Available data section start

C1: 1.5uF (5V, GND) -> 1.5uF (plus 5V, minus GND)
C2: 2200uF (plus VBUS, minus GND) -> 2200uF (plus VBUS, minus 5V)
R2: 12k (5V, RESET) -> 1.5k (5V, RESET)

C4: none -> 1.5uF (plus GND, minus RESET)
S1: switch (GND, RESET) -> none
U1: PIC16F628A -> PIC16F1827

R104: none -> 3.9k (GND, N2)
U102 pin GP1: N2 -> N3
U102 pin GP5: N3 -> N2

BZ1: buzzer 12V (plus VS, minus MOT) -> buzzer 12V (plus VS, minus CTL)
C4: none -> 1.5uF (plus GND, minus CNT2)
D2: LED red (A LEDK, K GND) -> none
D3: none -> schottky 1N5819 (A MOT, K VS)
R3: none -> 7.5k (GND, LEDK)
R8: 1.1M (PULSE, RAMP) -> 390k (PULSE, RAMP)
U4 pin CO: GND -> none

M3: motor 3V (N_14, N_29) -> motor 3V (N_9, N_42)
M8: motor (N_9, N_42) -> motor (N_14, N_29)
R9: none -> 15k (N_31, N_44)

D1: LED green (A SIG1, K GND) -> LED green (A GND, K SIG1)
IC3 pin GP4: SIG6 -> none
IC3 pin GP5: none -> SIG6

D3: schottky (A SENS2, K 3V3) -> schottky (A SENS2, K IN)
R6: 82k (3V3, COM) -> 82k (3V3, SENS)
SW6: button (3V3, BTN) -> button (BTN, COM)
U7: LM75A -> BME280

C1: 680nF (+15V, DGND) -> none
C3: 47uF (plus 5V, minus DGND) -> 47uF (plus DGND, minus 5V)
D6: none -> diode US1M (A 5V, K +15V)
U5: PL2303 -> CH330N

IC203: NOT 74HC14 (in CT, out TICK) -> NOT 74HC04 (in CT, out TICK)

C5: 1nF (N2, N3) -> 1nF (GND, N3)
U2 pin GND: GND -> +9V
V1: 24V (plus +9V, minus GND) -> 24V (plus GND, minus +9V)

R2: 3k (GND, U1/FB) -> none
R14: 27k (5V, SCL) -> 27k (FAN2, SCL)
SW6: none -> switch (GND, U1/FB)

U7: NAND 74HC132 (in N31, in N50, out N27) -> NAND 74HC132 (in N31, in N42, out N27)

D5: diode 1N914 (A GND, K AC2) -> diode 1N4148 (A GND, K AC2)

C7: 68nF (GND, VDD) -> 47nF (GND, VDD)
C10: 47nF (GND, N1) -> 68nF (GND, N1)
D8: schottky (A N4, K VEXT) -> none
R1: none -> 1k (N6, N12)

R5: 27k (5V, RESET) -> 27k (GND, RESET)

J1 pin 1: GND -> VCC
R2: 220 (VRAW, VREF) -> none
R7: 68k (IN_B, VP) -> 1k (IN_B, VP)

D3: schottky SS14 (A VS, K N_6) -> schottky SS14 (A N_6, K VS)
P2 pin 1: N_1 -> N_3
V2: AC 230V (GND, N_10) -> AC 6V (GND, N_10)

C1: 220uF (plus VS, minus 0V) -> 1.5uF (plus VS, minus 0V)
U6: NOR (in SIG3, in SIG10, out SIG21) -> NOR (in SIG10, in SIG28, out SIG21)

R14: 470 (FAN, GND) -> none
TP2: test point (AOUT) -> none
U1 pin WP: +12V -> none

Available data section end

[Work instruction] The lines sought are those in the data above that include the string "minus"; copy each one.

[Answer for the task]
C1: 1.5uF (5V, GND) -> 1.5uF (plus 5V, minus GND)
C2: 2200uF (plus VBUS, minus GND) -> 2200uF (plus VBUS, minus 5V)
C4: none -> 1.5uF (plus GND, minus RESET)
BZ1: buzzer 12V (plus VS, minus MOT) -> buzzer 12V (plus VS, minus CTL)
C4: none -> 1.5uF (plus GND, minus CNT2)
C3: 47uF (plus 5V, minus DGND) -> 47uF (plus DGND, minus 5V)
V1: 24V (plus +9V, minus GND) -> 24V (plus GND, minus +9V)
C1: 220uF (plus VS, minus 0V) -> 1.5uF (plus VS, minus 0V)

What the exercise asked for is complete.